▸ Exercise details: Here are some records; copy every line that holds the word "blue".

▸ Excerpted records:
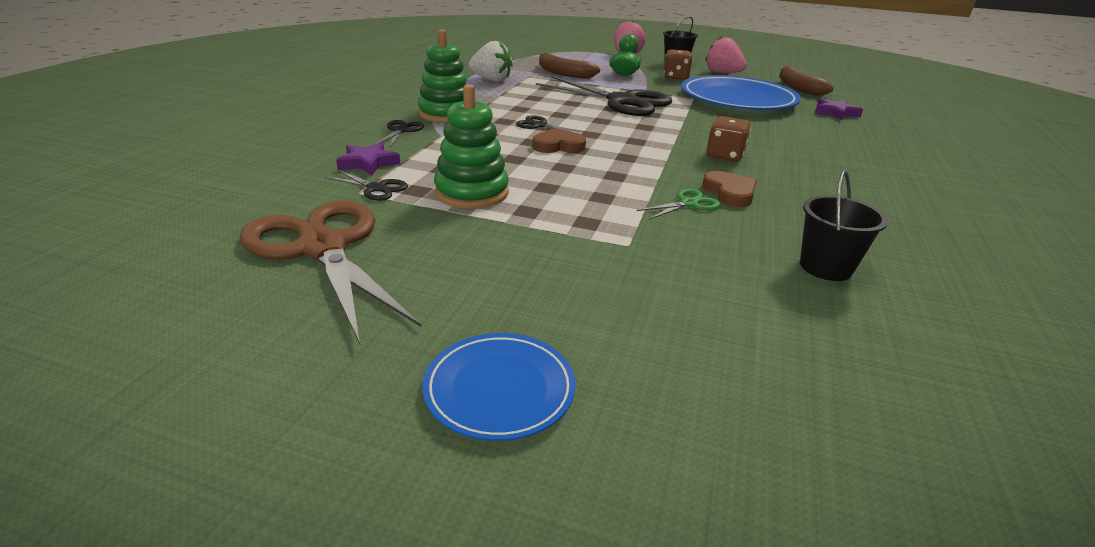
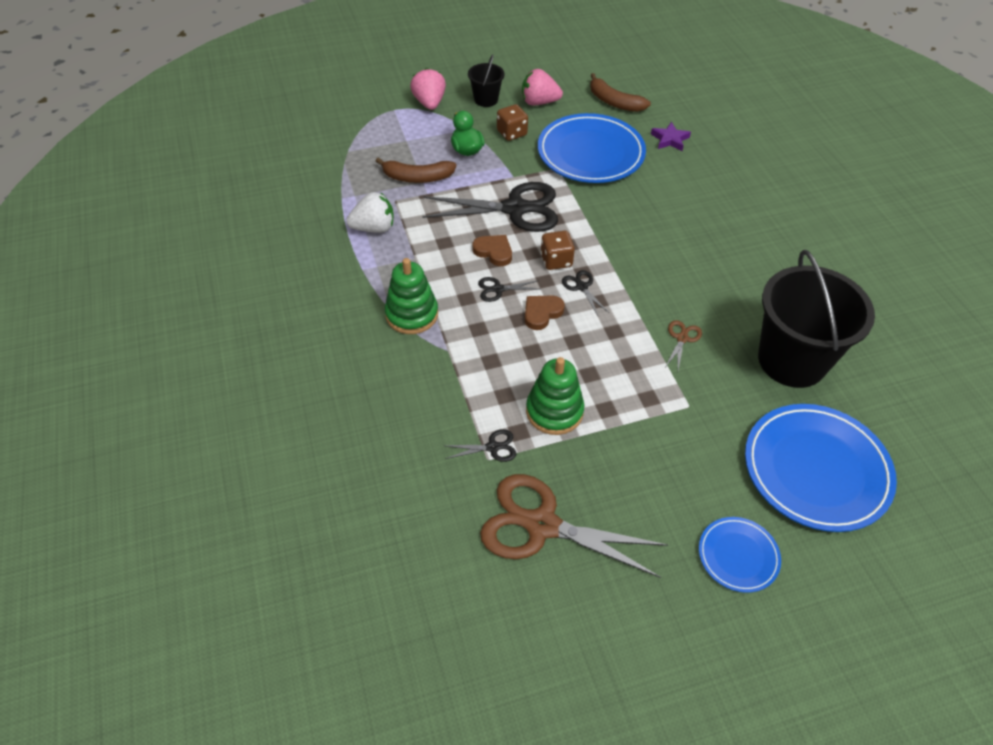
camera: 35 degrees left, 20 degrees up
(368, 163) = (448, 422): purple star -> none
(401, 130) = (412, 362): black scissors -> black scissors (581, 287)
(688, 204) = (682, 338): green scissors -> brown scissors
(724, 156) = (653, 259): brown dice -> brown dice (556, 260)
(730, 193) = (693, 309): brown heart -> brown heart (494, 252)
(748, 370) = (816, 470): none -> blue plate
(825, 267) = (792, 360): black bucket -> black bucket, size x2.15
---
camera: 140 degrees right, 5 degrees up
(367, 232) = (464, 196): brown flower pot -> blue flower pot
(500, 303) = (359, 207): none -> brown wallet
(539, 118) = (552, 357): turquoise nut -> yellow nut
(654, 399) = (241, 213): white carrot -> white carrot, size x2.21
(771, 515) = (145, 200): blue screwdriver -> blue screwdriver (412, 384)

▸ Written solution:
(748, 370) = (816, 470): none -> blue plate
(367, 232) = (464, 196): brown flower pot -> blue flower pot
(771, 515) = (145, 200): blue screwdriver -> blue screwdriver (412, 384)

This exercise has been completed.